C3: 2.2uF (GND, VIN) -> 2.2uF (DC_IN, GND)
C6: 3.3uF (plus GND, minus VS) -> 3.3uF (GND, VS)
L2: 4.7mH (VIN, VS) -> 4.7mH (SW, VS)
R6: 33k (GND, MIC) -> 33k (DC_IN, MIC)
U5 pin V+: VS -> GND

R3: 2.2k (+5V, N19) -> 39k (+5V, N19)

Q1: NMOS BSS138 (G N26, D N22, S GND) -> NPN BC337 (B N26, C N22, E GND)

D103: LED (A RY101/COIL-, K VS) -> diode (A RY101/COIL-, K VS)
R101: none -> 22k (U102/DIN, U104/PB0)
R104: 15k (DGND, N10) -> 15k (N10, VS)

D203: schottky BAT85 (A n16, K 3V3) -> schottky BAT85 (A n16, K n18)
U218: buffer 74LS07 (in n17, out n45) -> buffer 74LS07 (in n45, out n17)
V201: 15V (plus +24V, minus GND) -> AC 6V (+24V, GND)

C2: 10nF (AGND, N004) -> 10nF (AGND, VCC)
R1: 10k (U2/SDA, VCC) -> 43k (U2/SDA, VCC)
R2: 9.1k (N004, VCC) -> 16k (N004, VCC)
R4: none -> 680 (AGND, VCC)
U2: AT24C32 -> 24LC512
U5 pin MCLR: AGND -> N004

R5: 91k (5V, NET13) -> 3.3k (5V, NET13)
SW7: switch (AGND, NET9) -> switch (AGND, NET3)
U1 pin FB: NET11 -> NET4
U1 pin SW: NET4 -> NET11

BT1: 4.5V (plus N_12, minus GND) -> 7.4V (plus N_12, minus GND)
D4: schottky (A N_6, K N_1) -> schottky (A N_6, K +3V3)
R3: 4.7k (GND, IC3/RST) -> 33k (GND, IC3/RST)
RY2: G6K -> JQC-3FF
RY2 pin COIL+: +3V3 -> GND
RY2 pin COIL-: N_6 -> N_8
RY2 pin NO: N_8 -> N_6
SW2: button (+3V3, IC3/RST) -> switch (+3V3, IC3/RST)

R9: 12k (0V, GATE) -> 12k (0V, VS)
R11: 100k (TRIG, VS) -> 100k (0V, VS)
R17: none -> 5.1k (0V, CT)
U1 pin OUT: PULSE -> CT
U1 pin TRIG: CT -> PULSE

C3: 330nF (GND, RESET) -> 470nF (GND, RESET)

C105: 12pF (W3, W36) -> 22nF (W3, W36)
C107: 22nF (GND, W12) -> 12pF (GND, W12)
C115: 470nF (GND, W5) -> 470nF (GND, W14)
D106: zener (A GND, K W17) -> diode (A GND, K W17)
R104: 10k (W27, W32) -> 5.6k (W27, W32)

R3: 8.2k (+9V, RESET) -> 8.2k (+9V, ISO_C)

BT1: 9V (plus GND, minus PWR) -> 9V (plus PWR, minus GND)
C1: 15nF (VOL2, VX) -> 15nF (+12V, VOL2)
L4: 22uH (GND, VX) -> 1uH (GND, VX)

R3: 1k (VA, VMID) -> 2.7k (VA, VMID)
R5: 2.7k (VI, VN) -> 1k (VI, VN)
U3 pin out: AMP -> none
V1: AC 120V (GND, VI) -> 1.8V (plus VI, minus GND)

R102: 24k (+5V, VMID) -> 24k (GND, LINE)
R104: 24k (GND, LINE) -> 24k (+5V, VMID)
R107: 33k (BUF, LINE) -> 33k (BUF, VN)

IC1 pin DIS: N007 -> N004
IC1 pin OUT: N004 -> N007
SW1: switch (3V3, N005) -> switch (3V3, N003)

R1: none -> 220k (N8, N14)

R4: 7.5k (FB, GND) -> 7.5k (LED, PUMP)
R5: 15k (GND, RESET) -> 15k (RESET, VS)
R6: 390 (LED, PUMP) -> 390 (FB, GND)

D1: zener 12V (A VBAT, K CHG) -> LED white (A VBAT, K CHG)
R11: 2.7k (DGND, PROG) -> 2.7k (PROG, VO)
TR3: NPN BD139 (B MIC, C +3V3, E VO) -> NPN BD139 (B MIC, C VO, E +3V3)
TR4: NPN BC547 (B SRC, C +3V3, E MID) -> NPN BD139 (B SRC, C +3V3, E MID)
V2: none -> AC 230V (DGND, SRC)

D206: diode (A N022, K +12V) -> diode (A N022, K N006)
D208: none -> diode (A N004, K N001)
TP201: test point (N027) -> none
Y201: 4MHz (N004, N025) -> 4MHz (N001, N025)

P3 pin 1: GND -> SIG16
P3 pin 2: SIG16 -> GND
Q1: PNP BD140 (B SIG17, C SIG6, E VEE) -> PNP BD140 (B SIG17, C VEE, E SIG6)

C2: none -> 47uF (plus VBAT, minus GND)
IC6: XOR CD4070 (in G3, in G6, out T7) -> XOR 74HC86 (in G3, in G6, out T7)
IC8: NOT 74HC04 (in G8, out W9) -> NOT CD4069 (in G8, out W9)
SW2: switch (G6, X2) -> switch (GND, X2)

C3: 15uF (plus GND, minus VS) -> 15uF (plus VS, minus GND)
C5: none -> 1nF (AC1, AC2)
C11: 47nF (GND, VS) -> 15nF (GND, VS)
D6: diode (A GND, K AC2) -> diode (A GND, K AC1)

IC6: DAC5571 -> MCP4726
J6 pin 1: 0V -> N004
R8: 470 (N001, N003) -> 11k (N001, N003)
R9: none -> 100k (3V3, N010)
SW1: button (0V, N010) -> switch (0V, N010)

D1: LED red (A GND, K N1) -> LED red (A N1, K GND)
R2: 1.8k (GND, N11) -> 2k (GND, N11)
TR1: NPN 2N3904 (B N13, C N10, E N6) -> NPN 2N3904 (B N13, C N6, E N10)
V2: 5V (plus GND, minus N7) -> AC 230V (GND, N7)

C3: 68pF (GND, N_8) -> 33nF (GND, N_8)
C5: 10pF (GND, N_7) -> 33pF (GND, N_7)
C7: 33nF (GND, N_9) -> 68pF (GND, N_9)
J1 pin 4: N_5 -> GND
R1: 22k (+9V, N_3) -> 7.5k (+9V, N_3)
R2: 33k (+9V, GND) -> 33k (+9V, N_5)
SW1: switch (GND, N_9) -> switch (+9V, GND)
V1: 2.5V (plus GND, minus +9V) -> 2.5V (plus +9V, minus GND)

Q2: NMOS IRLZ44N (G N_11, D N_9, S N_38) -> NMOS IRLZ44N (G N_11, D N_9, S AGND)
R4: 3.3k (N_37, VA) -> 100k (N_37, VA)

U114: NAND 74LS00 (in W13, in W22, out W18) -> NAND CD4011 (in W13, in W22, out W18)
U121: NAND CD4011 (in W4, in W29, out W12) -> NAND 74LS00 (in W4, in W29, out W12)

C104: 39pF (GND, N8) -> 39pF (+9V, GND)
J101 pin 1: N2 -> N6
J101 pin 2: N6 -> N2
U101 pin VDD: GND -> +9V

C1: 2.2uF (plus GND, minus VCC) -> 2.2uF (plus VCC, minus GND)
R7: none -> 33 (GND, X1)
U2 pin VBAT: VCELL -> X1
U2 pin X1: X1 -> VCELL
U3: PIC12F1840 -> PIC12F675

▶ [YOUR ASSIGNMENT] Say the number of lines in the listing that hold "DGND", with no added words.

▶ [EXERCISE RESPONSE] 3